= Beginning of Section =
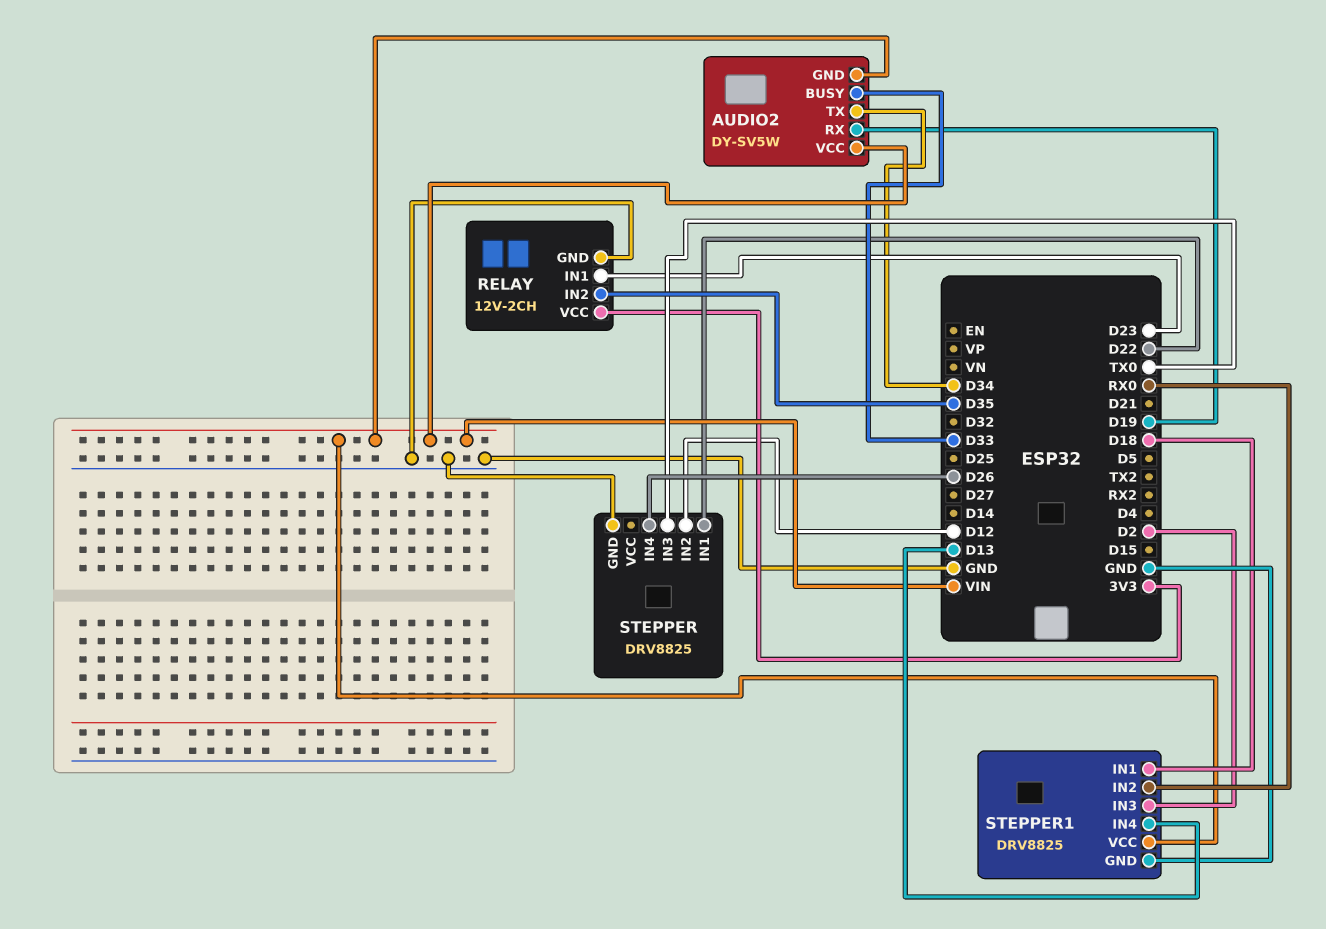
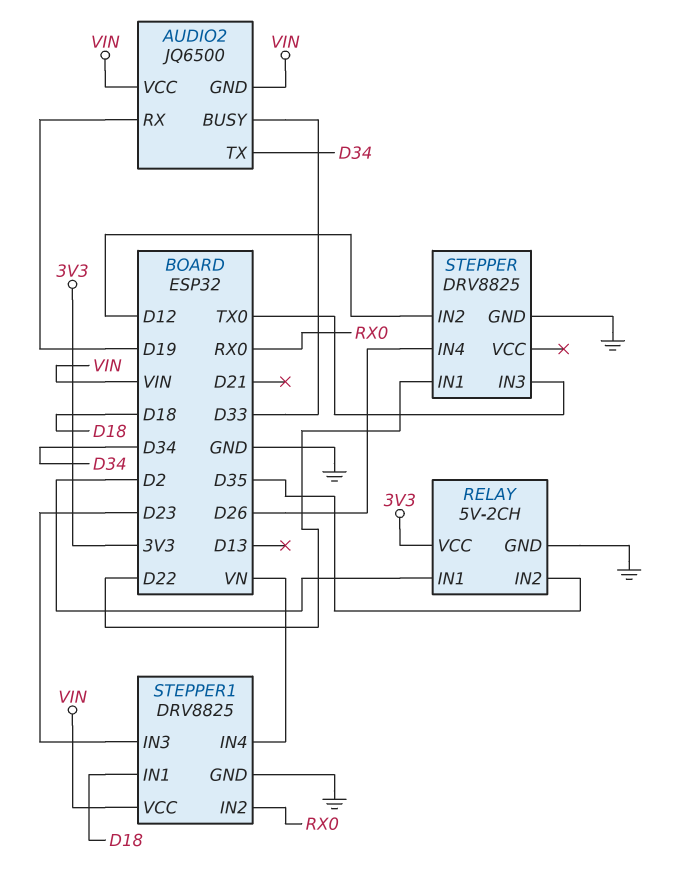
AUDIO2: DY-SV5W -> JQ6500
RELAY: 12V-2CH -> 5V-2CH
RELAY pin IN1: D23 -> D2
STEPPER1 pin IN3: D2 -> D23
STEPPER1 pin IN4: D13 -> VN

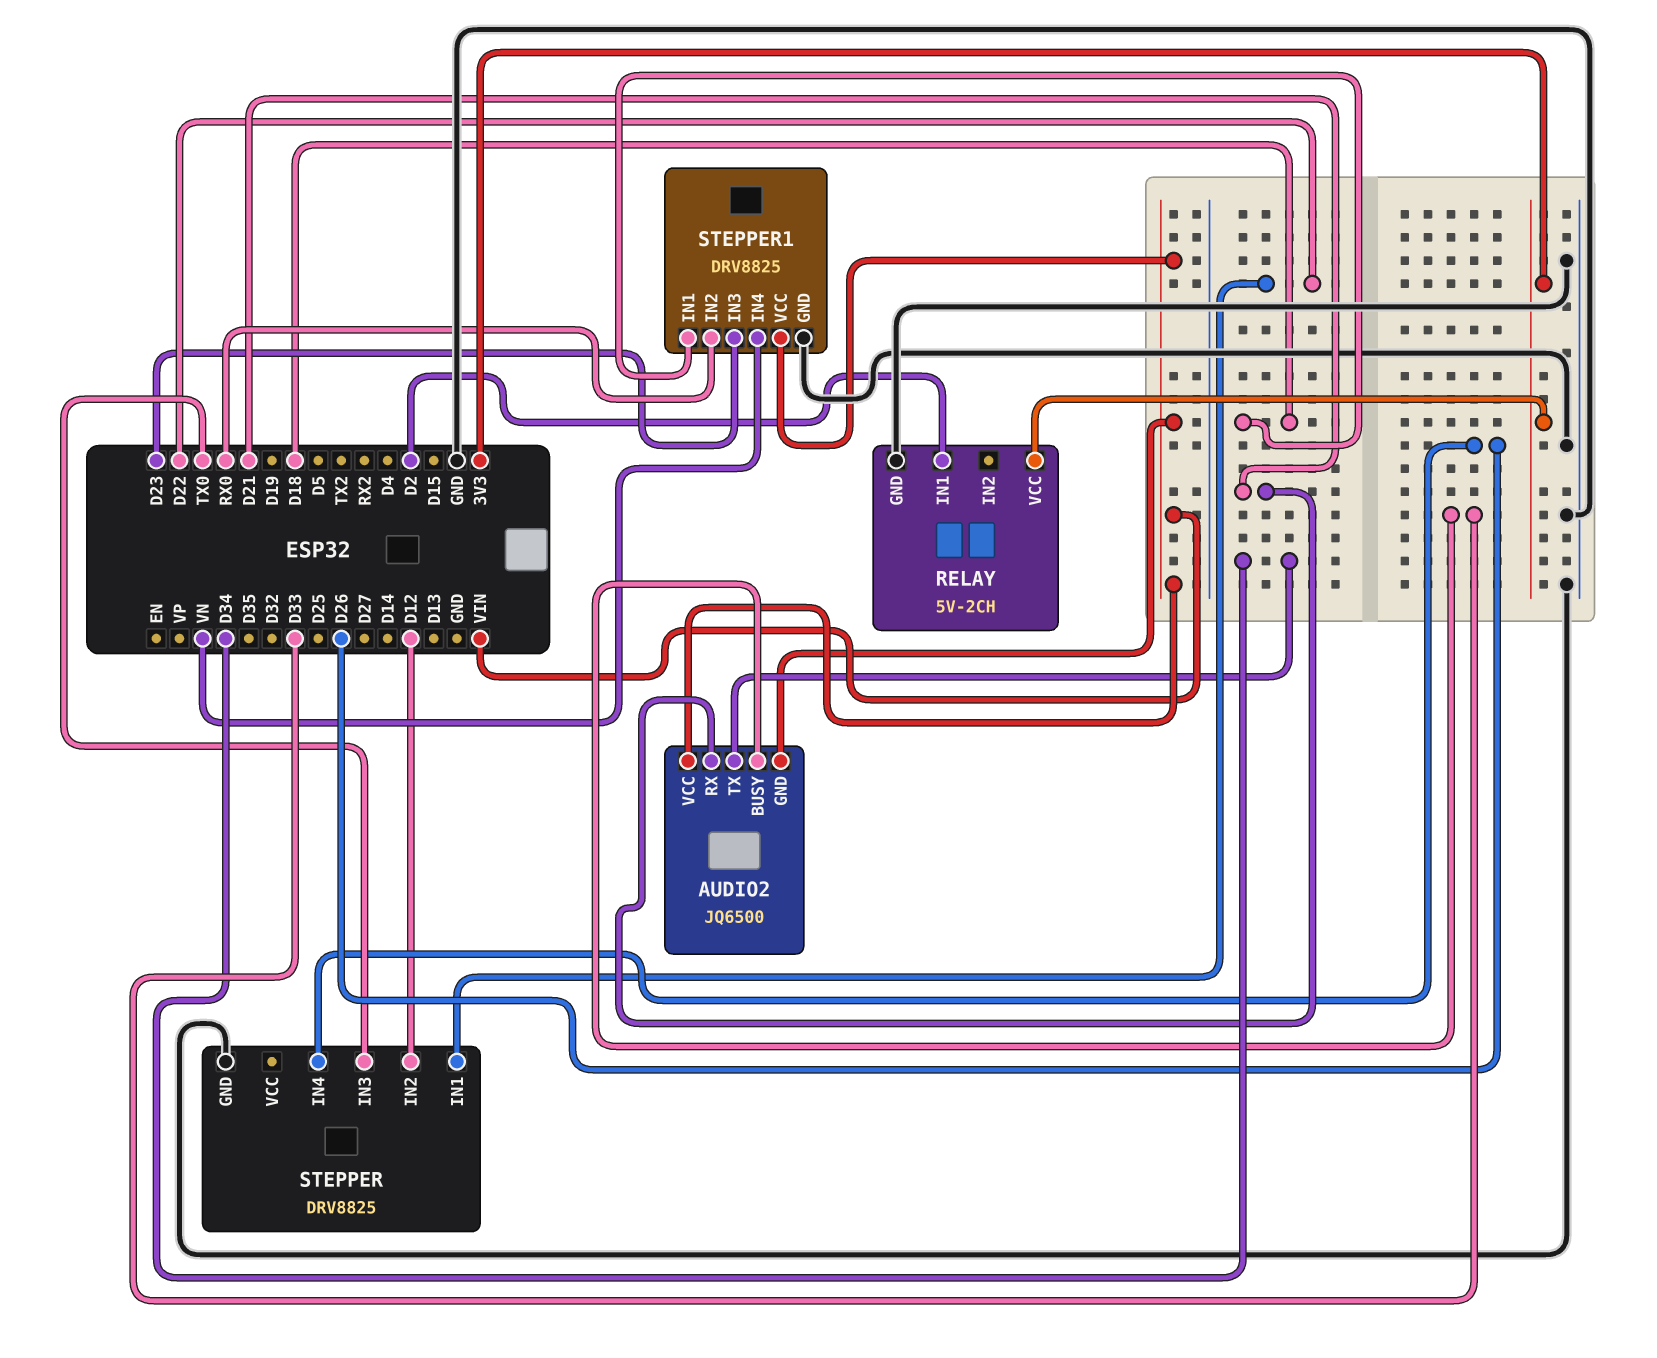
AUDIO2 pin RX: D19 -> D21
RELAY pin IN2: D35 -> none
= End of Section =
• EXERCISE OBJECTIVE:
Starting at the line with "RELAY: 12V-2CH -> 5V-2CH", output each line through the final one of the listing above, and nothing else. Pictures are to be left out.

• EXPECTED ANSWER:
RELAY: 12V-2CH -> 5V-2CH
RELAY pin IN1: D23 -> D2
STEPPER1 pin IN3: D2 -> D23
STEPPER1 pin IN4: D13 -> VN

AUDIO2 pin RX: D19 -> D21
RELAY pin IN2: D35 -> none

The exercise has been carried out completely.